- Activity: The output should be every line below that includes the word "none".

-- Source data follows --

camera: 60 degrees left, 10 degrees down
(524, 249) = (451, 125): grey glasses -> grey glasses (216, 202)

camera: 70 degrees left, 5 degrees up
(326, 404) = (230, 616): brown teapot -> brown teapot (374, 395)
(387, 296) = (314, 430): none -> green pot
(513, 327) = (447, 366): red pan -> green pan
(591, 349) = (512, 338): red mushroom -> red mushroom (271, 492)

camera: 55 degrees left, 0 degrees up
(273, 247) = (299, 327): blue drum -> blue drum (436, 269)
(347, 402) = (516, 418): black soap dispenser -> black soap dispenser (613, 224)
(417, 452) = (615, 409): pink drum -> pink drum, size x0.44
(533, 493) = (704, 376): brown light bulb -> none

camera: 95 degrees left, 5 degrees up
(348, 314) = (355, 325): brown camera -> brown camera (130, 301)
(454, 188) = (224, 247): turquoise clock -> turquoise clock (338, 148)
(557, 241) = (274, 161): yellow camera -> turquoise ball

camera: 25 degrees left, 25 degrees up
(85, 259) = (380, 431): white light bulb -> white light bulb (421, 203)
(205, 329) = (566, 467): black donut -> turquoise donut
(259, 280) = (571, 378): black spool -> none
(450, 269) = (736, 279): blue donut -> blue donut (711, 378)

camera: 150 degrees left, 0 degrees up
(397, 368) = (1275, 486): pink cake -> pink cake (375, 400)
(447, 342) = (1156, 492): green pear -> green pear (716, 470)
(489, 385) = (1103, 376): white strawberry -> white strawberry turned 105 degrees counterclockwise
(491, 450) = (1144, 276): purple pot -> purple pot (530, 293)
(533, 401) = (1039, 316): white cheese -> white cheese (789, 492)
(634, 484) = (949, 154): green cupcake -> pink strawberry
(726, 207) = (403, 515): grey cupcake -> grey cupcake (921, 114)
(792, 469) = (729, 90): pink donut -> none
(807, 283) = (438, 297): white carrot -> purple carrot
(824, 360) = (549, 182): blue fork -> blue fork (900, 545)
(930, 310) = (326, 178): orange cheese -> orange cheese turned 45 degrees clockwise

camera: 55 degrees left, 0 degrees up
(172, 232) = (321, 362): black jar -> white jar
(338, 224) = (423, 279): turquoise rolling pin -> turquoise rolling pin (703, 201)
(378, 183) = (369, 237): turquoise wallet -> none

-- Source data concluded --

- Answer to this problem:
(387, 296) = (314, 430): none -> green pot
(533, 493) = (704, 376): brown light bulb -> none
(259, 280) = (571, 378): black spool -> none
(792, 469) = (729, 90): pink donut -> none
(378, 183) = (369, 237): turquoise wallet -> none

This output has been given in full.